(Stored entries)
· · · ·
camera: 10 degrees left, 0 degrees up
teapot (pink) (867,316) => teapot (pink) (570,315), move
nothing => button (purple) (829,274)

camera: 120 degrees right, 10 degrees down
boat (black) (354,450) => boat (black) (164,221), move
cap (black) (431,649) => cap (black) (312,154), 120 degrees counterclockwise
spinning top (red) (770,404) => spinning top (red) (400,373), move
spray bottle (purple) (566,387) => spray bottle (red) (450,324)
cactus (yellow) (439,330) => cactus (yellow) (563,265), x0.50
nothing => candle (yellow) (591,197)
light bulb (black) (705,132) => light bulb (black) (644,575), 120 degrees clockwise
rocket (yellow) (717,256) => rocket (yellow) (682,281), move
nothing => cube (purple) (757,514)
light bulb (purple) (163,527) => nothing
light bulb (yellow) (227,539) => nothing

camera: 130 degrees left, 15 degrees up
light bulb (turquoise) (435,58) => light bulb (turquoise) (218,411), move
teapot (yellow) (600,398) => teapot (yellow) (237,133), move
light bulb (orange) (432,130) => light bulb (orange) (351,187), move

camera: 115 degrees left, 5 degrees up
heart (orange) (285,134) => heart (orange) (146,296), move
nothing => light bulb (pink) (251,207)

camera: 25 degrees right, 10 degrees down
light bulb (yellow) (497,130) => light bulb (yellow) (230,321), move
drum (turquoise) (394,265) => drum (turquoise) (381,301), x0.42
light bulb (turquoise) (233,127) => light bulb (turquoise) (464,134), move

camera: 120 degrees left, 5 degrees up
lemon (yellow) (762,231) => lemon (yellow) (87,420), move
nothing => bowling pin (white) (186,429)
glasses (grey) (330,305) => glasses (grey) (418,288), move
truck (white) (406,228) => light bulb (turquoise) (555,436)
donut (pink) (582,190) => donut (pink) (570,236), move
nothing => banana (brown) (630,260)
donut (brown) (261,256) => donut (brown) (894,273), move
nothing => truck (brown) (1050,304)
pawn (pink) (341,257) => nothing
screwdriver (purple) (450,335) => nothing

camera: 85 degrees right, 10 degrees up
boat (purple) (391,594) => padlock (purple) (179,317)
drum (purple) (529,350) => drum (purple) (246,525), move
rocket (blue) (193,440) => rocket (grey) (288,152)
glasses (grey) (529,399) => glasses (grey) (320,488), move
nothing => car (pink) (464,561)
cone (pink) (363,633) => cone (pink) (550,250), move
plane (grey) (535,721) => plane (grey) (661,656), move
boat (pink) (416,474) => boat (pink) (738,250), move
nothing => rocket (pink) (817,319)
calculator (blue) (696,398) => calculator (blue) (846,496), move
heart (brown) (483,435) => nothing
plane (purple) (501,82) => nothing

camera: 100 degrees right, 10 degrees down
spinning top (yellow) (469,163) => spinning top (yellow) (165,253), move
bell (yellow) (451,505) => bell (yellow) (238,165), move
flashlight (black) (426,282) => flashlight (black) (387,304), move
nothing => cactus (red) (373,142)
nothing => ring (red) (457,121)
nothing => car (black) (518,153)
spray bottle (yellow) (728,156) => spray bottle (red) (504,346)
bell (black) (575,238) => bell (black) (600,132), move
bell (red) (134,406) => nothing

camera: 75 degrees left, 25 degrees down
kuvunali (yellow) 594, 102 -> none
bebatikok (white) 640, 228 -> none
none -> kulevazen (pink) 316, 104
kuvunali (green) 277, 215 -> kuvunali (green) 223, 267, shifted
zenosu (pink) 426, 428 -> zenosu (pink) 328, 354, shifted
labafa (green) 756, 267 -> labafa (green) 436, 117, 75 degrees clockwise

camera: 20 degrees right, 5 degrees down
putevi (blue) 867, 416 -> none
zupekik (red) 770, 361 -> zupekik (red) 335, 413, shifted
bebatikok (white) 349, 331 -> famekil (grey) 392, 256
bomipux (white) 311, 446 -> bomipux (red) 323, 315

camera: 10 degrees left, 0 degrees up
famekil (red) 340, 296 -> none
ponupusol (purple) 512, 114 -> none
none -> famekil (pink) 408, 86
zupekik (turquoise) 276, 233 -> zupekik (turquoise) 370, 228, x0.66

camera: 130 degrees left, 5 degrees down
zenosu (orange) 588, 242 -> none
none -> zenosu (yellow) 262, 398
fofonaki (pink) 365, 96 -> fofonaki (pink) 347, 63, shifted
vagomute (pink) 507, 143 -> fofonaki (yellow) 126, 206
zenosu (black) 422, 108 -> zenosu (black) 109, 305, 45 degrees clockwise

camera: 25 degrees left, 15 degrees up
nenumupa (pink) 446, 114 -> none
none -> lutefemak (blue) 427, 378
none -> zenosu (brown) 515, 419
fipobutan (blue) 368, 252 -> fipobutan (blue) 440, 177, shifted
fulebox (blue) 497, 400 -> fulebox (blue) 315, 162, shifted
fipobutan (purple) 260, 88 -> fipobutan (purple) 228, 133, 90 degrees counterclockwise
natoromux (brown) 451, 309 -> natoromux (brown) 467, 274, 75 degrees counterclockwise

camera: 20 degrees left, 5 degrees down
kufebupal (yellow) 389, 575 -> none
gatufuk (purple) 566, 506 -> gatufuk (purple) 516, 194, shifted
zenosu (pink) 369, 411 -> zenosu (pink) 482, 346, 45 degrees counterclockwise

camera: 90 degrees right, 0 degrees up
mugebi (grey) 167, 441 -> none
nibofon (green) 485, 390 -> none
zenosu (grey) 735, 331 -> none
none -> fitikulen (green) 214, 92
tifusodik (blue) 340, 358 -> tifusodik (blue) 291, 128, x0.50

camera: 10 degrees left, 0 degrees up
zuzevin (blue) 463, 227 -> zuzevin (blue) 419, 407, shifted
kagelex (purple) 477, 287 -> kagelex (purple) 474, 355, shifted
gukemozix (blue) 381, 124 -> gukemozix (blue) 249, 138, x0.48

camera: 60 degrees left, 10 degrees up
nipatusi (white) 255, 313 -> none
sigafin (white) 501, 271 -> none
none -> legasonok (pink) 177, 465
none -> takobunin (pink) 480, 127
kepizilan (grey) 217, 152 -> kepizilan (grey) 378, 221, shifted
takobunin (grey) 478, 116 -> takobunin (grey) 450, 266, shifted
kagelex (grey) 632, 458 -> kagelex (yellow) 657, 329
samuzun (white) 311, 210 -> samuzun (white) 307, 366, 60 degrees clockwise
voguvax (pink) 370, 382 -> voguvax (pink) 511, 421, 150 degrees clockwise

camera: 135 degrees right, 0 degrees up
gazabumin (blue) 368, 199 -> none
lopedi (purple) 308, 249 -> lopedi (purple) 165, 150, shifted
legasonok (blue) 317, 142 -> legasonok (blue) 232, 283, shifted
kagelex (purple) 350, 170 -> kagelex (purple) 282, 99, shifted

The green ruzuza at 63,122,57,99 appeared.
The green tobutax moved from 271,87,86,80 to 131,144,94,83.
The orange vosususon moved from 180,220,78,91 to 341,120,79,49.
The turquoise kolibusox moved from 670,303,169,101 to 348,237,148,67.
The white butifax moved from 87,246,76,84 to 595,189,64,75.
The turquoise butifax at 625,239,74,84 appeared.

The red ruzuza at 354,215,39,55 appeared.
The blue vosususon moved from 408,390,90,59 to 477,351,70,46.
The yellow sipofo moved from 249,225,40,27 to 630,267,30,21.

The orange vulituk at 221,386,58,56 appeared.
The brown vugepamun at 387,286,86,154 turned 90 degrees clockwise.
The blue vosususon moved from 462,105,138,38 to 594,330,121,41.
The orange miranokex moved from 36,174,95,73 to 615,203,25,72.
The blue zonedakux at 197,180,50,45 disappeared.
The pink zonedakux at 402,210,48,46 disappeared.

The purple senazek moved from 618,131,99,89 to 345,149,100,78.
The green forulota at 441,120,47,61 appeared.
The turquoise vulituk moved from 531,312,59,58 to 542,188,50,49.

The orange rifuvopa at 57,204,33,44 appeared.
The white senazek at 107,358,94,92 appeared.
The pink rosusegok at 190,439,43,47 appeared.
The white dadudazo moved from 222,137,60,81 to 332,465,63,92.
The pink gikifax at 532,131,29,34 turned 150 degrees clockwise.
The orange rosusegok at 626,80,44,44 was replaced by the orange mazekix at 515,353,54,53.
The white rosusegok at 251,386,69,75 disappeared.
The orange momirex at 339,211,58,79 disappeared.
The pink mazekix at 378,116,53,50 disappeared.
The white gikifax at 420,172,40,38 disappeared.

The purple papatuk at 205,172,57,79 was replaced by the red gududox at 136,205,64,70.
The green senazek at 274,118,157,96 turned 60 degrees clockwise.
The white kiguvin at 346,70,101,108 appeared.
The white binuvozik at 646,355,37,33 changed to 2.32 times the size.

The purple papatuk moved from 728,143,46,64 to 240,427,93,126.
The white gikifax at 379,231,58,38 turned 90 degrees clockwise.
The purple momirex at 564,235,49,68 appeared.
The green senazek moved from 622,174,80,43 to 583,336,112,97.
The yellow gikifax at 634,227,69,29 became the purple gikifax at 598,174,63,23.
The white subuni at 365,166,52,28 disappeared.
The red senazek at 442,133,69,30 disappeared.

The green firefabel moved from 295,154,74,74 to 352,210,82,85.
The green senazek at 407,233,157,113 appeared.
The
· · · ·
* [Assigned task]: Copy every line above in which the string "kuvunali" shows up.

* [Exercise solution]:
kuvunali (yellow) 594, 102 -> none
kuvunali (green) 277, 215 -> kuvunali (green) 223, 267, shifted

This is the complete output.